TASK GOAL
Where the word "star" occurs in a line of the listing below, copy that line.

::::::::::

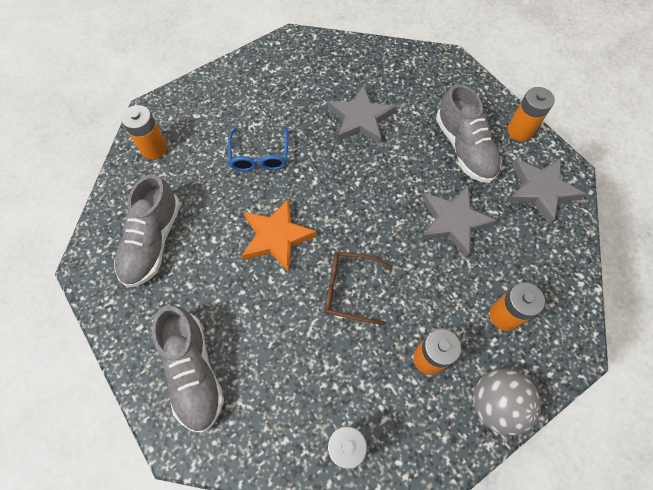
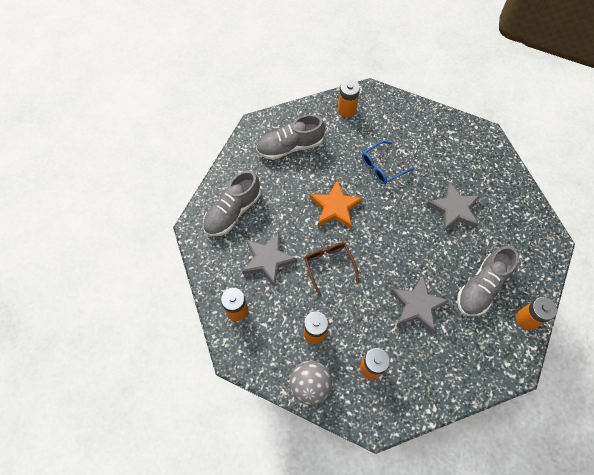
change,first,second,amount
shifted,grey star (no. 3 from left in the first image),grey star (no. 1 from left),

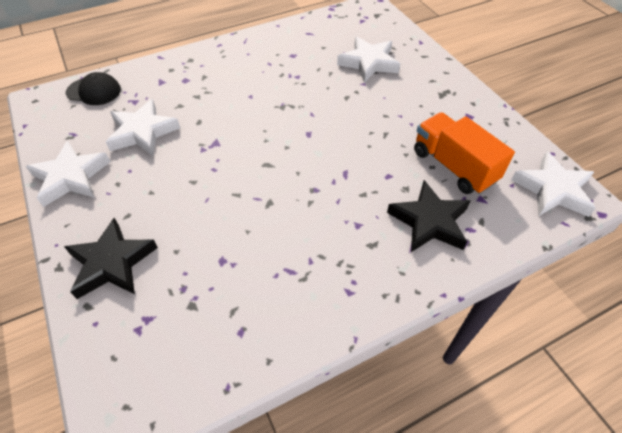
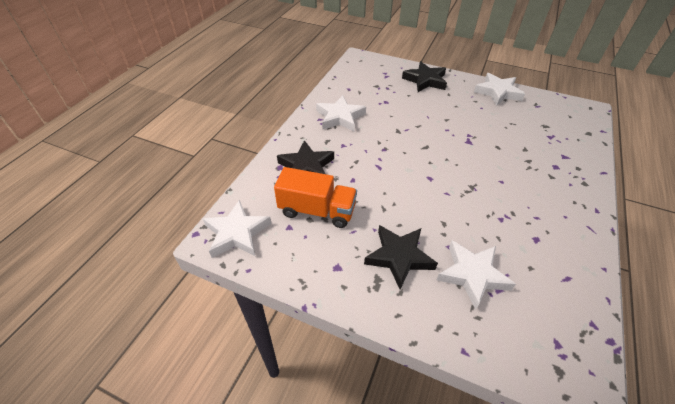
change,first,second,amount
shifted,white star (no. 2 from left),,
new,,black star (no. 2 from left),
gone,black cap,,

::::::::::

RESPONSE TO THIS EXERCISE
shifted,grey star (no. 3 from left in the first image),grey star (no. 1 from left),
shifted,white star (no. 2 from left),,
new,,black star (no. 2 from left),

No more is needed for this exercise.